Work request :: From the records below, extract only the lines running from the line with "purple hexagon: (277, 1232)" to the line with "yellow cross: (344, 1309)", both lines included, reproducing them exactly.

Information ::
- Opening Delimiter -

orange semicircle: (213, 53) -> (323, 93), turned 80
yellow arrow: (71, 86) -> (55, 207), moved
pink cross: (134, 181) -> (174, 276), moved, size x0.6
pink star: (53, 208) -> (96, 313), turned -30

- Closing Delimiter -
- Opening Delimiter -

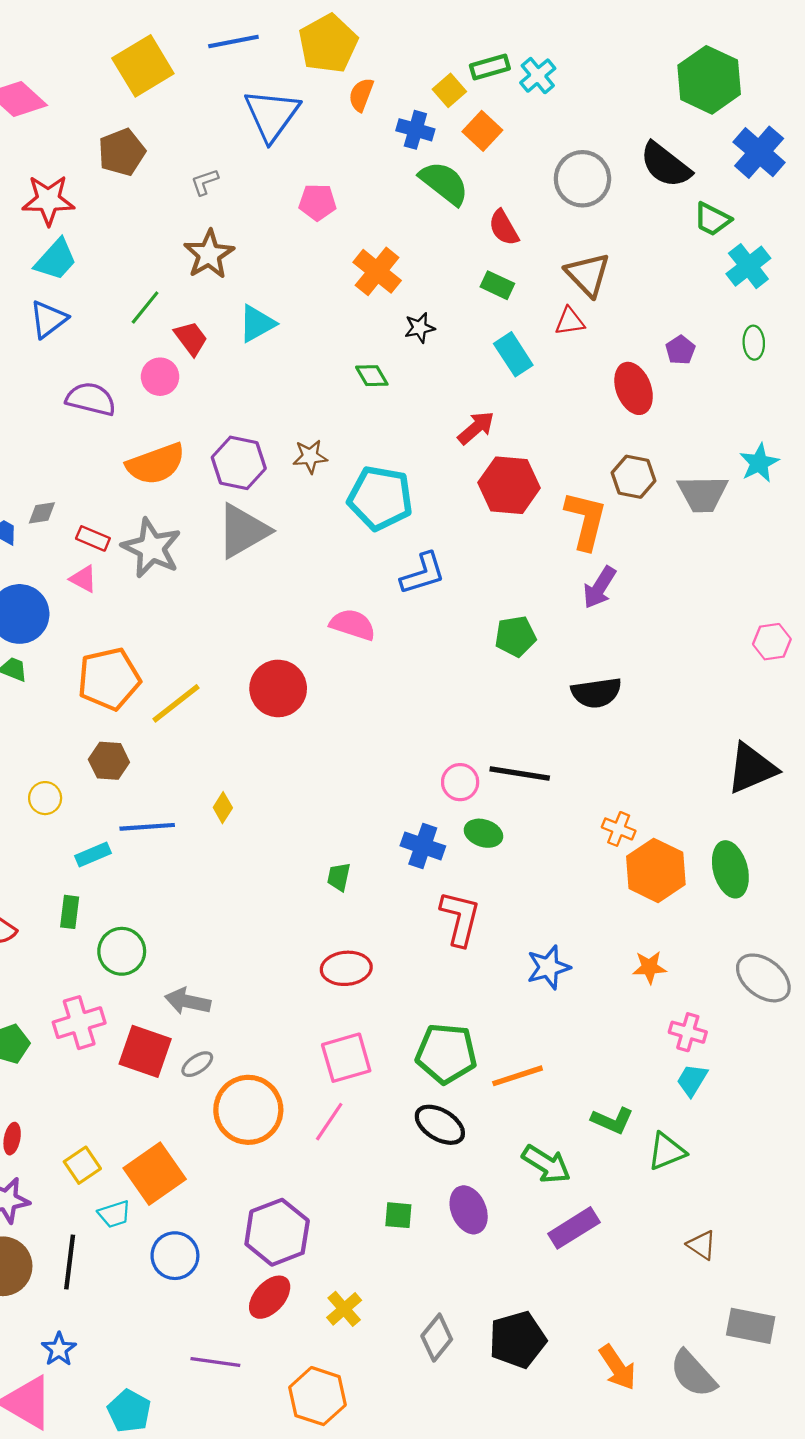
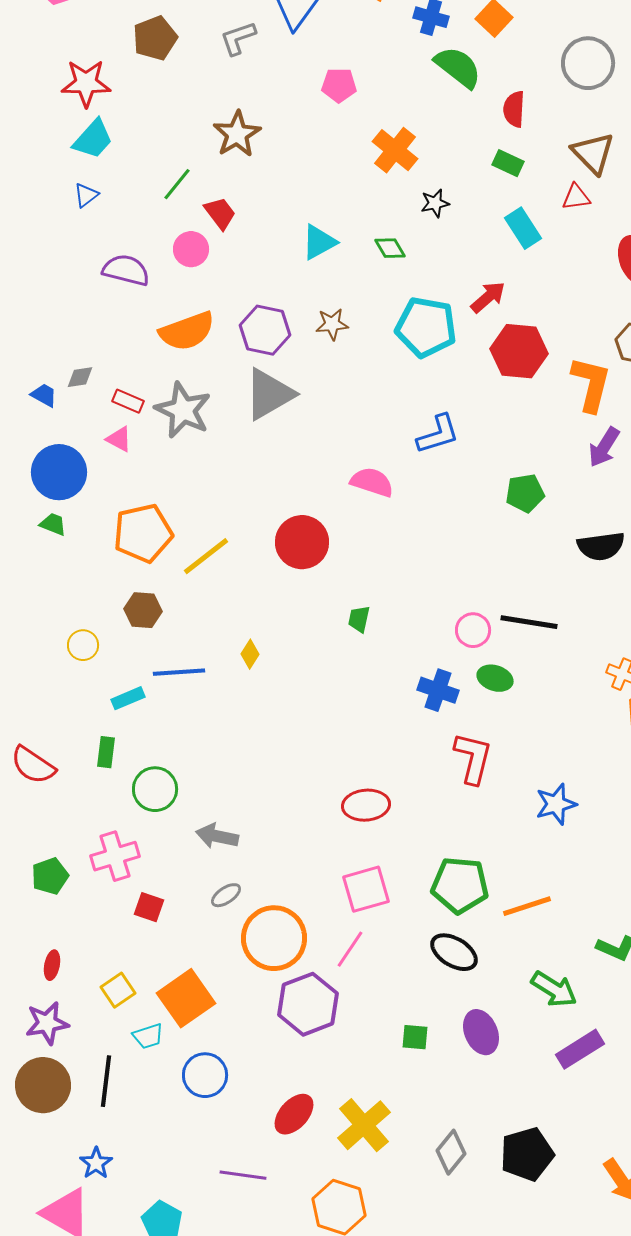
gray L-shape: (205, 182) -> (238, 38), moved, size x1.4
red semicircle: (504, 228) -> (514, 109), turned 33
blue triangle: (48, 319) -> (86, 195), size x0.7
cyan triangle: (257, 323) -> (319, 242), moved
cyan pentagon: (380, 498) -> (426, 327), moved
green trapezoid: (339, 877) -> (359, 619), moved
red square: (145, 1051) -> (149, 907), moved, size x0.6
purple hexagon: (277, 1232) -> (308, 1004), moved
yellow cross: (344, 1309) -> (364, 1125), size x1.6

- Closing Delimiter -

Output below ::
purple hexagon: (277, 1232) -> (308, 1004), moved
yellow cross: (344, 1309) -> (364, 1125), size x1.6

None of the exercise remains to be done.